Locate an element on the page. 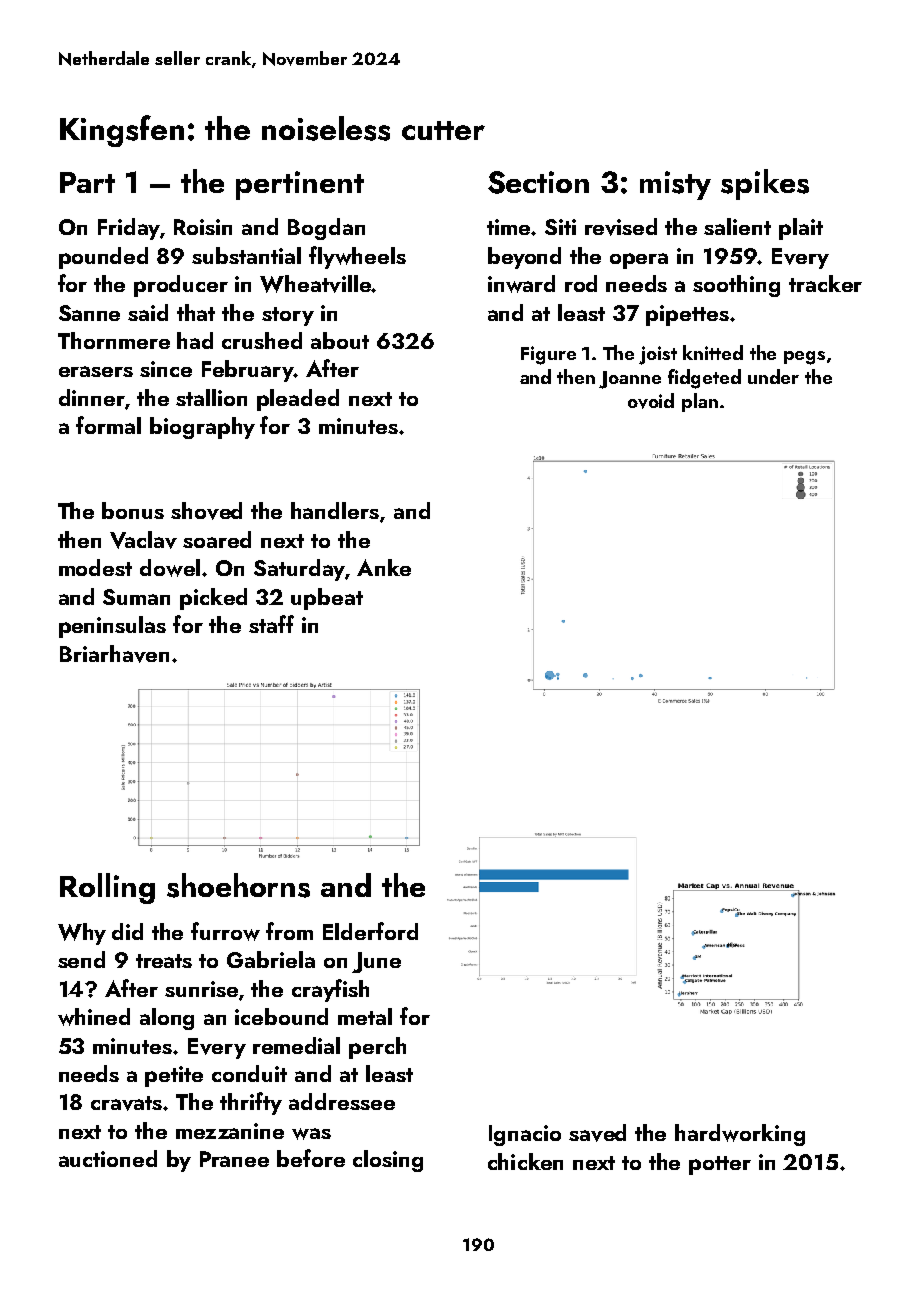 The width and height of the image is (924, 1314). Roisin is located at coordinates (203, 227).
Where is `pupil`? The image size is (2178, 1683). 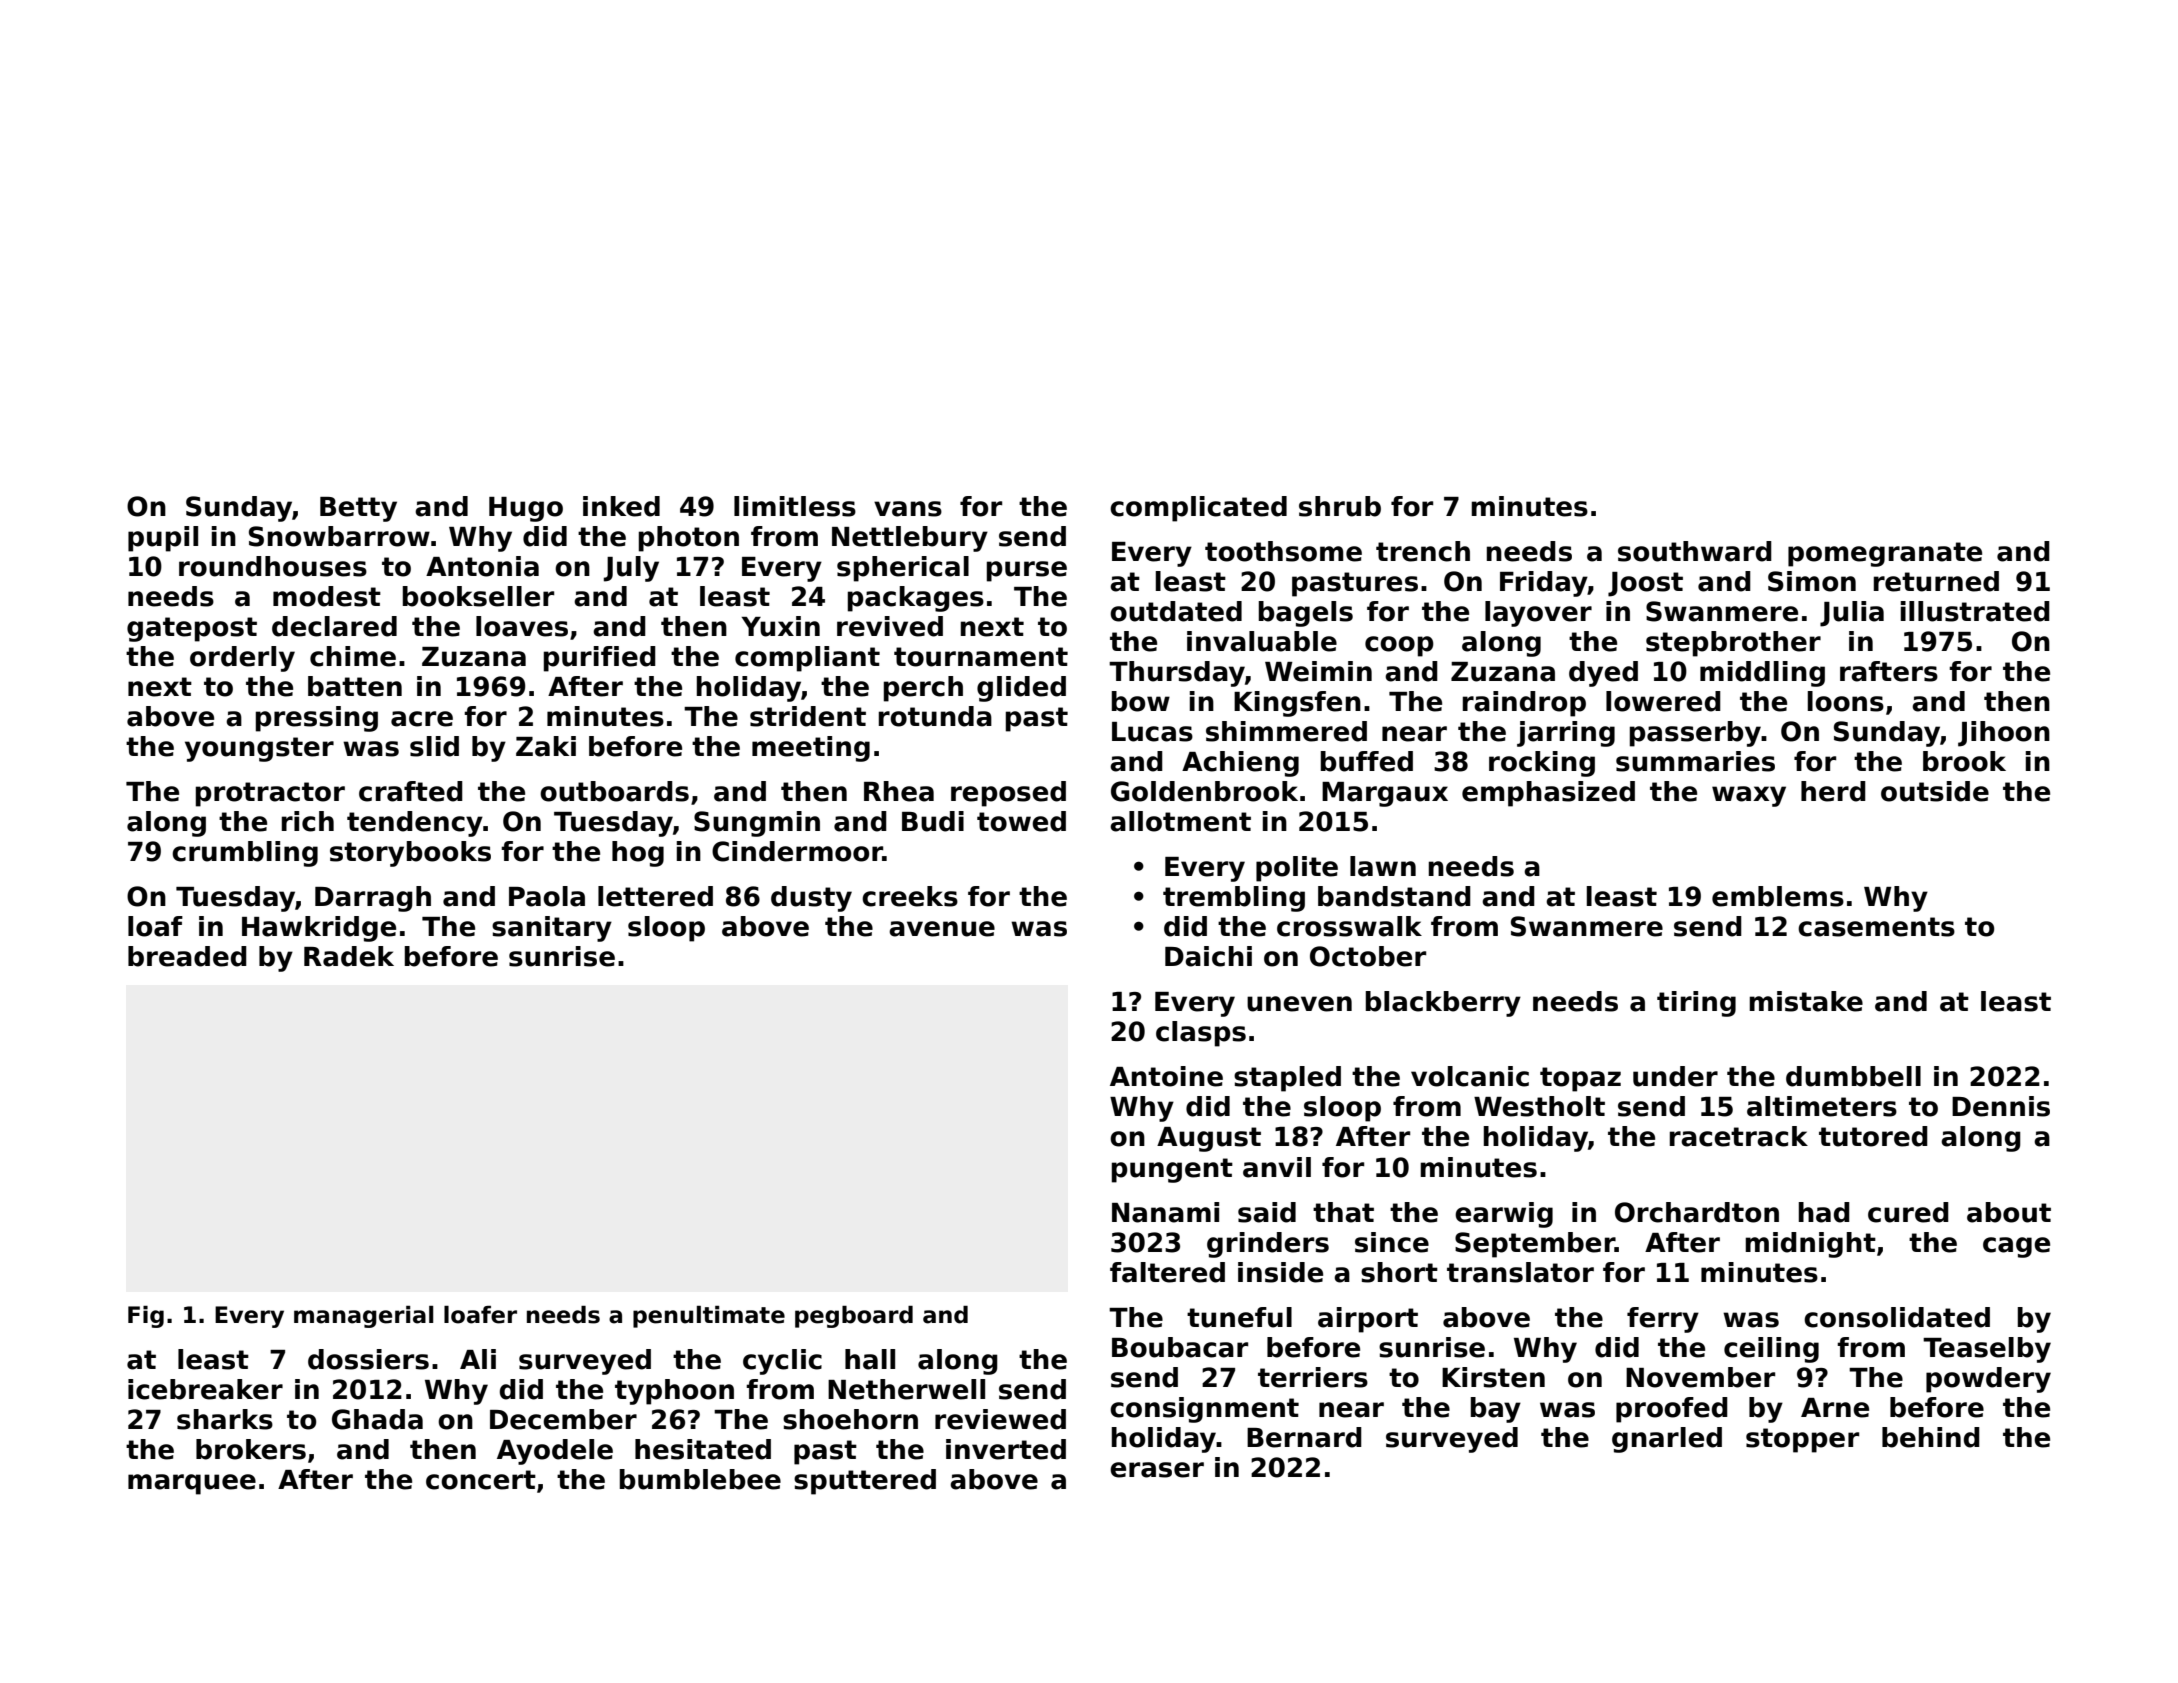
pupil is located at coordinates (163, 539).
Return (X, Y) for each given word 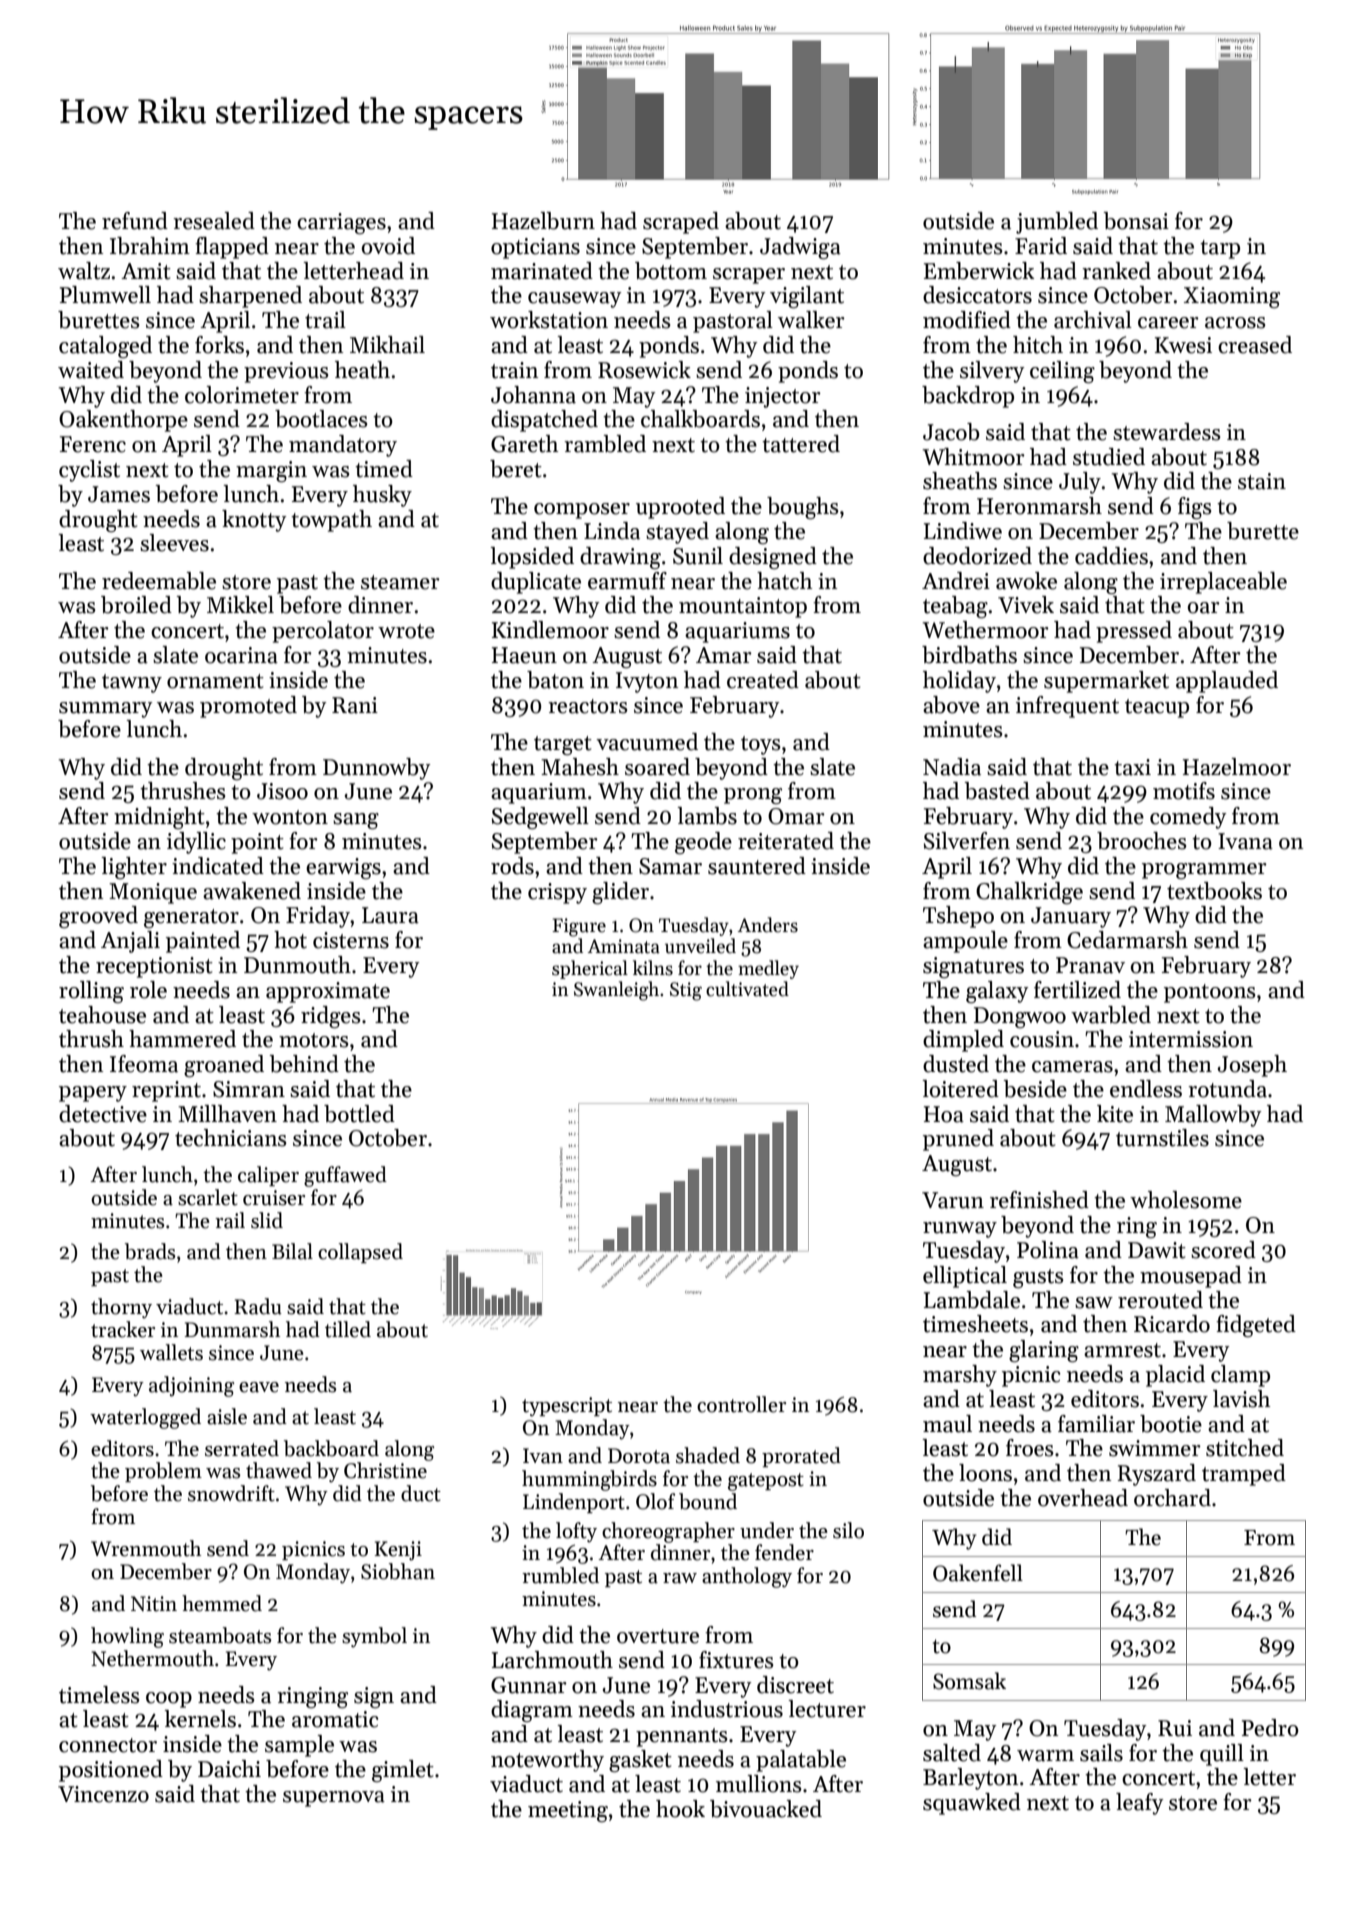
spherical (590, 969)
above (951, 705)
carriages (341, 223)
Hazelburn (543, 221)
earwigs (343, 868)
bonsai (1136, 221)
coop (169, 1700)
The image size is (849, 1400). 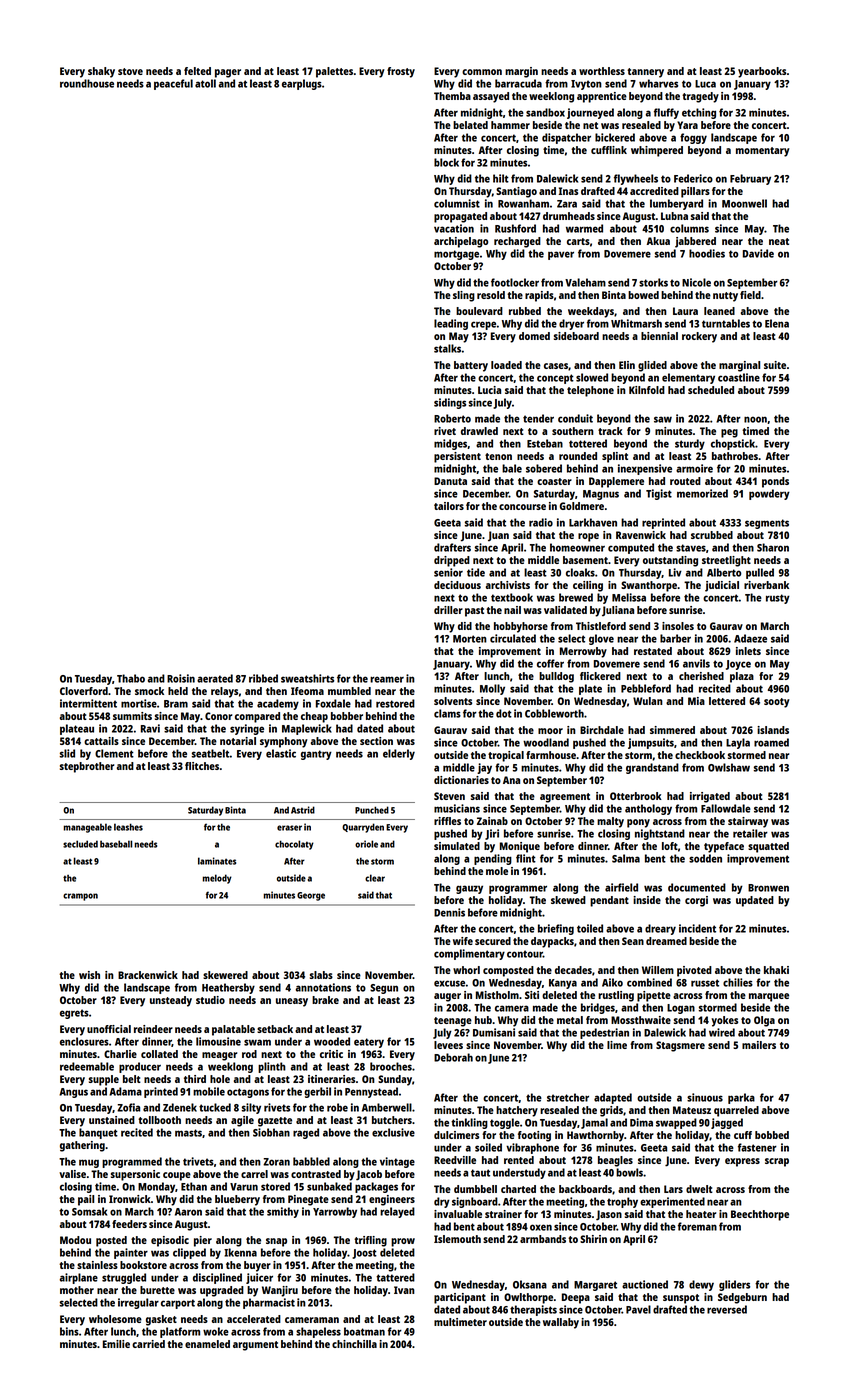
================
▶ _TASK TO COMPLETE_:
Rescale everything from the line containing "above (951, 705)" down to the end of the material, repeating every line, requests included, with each answer coordinate multiplied by 2.2 and rounded to a whole number, halves up. Leave the pictures out.

▶ _SOLVED PROBLEM_:
above (2092, 1551)
carriages (750, 491)
Hazelburn (1195, 486)
earwigs (755, 1910)
bonsai (2499, 486)
coop (372, 3740)
The image size is (849, 1400). 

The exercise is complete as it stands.